Nothing in the listing may be skipped; transcribe all of it as written.

★ ★ ★

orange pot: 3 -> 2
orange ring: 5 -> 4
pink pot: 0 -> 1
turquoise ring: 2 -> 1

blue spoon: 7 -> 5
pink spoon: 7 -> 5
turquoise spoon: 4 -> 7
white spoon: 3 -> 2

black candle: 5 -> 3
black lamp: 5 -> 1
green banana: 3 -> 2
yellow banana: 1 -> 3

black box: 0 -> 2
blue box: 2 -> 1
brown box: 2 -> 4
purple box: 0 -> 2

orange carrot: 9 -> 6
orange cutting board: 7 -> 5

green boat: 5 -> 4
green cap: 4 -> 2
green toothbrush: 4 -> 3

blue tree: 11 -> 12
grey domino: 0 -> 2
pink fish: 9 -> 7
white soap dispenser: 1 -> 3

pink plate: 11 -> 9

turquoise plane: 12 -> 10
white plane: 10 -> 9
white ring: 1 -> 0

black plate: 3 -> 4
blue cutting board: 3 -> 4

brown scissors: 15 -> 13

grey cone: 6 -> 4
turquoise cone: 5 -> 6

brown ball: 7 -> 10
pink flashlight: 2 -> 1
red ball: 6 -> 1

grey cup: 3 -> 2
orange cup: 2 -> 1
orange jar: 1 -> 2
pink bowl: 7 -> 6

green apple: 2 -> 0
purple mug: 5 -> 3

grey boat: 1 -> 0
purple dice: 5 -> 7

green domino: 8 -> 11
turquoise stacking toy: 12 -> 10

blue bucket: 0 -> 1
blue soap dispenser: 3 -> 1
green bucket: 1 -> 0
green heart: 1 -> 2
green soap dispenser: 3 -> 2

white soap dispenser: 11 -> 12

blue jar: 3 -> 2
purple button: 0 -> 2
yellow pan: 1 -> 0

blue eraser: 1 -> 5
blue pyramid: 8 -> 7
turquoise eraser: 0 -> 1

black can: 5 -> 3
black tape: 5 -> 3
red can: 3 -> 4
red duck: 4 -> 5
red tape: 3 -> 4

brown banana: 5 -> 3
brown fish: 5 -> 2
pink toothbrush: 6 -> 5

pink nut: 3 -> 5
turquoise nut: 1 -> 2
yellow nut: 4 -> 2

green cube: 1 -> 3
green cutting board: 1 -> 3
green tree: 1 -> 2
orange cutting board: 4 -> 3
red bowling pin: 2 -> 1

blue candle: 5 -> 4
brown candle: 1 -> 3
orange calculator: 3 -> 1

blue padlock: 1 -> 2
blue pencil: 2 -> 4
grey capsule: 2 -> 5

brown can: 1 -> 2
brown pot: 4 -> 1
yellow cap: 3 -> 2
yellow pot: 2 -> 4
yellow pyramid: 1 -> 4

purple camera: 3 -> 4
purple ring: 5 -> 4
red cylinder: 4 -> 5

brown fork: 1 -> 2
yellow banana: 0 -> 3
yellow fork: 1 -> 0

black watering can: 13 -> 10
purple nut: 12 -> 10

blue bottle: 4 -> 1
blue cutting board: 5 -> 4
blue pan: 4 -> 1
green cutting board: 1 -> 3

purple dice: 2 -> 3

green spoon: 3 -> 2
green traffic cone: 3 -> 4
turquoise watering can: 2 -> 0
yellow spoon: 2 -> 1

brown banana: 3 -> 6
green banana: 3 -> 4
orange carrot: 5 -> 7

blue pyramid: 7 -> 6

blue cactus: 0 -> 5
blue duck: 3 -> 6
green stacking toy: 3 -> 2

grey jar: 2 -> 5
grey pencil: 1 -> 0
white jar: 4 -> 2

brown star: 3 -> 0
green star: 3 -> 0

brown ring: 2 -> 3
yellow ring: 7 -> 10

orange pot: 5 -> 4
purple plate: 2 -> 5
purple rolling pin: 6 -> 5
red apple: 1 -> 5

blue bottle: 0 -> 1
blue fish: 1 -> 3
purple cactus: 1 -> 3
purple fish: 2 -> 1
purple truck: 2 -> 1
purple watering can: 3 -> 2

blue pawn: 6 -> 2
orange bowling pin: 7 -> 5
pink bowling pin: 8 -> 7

★ ★ ★

## Output of the exercise
orange pot: 3 -> 2
orange ring: 5 -> 4
pink pot: 0 -> 1
turquoise ring: 2 -> 1

blue spoon: 7 -> 5
pink spoon: 7 -> 5
turquoise spoon: 4 -> 7
white spoon: 3 -> 2

black candle: 5 -> 3
black lamp: 5 -> 1
green banana: 3 -> 2
yellow banana: 1 -> 3

black box: 0 -> 2
blue box: 2 -> 1
brown box: 2 -> 4
purple box: 0 -> 2

orange carrot: 9 -> 6
orange cutting board: 7 -> 5

green boat: 5 -> 4
green cap: 4 -> 2
green toothbrush: 4 -> 3

blue tree: 11 -> 12
grey domino: 0 -> 2
pink fish: 9 -> 7
white soap dispenser: 1 -> 3

pink plate: 11 -> 9

turquoise plane: 12 -> 10
white plane: 10 -> 9
white ring: 1 -> 0

black plate: 3 -> 4
blue cutting board: 3 -> 4

brown scissors: 15 -> 13

grey cone: 6 -> 4
turquoise cone: 5 -> 6

brown ball: 7 -> 10
pink flashlight: 2 -> 1
red ball: 6 -> 1

grey cup: 3 -> 2
orange cup: 2 -> 1
orange jar: 1 -> 2
pink bowl: 7 -> 6

green apple: 2 -> 0
purple mug: 5 -> 3

grey boat: 1 -> 0
purple dice: 5 -> 7

green domino: 8 -> 11
turquoise stacking toy: 12 -> 10

blue bucket: 0 -> 1
blue soap dispenser: 3 -> 1
green bucket: 1 -> 0
green heart: 1 -> 2
green soap dispenser: 3 -> 2

white soap dispenser: 11 -> 12

blue jar: 3 -> 2
purple button: 0 -> 2
yellow pan: 1 -> 0

blue eraser: 1 -> 5
blue pyramid: 8 -> 7
turquoise eraser: 0 -> 1

black can: 5 -> 3
black tape: 5 -> 3
red can: 3 -> 4
red duck: 4 -> 5
red tape: 3 -> 4

brown banana: 5 -> 3
brown fish: 5 -> 2
pink toothbrush: 6 -> 5

pink nut: 3 -> 5
turquoise nut: 1 -> 2
yellow nut: 4 -> 2

green cube: 1 -> 3
green cutting board: 1 -> 3
green tree: 1 -> 2
orange cutting board: 4 -> 3
red bowling pin: 2 -> 1

blue candle: 5 -> 4
brown candle: 1 -> 3
orange calculator: 3 -> 1

blue padlock: 1 -> 2
blue pencil: 2 -> 4
grey capsule: 2 -> 5

brown can: 1 -> 2
brown pot: 4 -> 1
yellow cap: 3 -> 2
yellow pot: 2 -> 4
yellow pyramid: 1 -> 4

purple camera: 3 -> 4
purple ring: 5 -> 4
red cylinder: 4 -> 5

brown fork: 1 -> 2
yellow banana: 0 -> 3
yellow fork: 1 -> 0

black watering can: 13 -> 10
purple nut: 12 -> 10

blue bottle: 4 -> 1
blue cutting board: 5 -> 4
blue pan: 4 -> 1
green cutting board: 1 -> 3

purple dice: 2 -> 3

green spoon: 3 -> 2
green traffic cone: 3 -> 4
turquoise watering can: 2 -> 0
yellow spoon: 2 -> 1

brown banana: 3 -> 6
green banana: 3 -> 4
orange carrot: 5 -> 7

blue pyramid: 7 -> 6

blue cactus: 0 -> 5
blue duck: 3 -> 6
green stacking toy: 3 -> 2

grey jar: 2 -> 5
grey pencil: 1 -> 0
white jar: 4 -> 2

brown star: 3 -> 0
green star: 3 -> 0

brown ring: 2 -> 3
yellow ring: 7 -> 10

orange pot: 5 -> 4
purple plate: 2 -> 5
purple rolling pin: 6 -> 5
red apple: 1 -> 5

blue bottle: 0 -> 1
blue fish: 1 -> 3
purple cactus: 1 -> 3
purple fish: 2 -> 1
purple truck: 2 -> 1
purple watering can: 3 -> 2

blue pawn: 6 -> 2
orange bowling pin: 7 -> 5
pink bowling pin: 8 -> 7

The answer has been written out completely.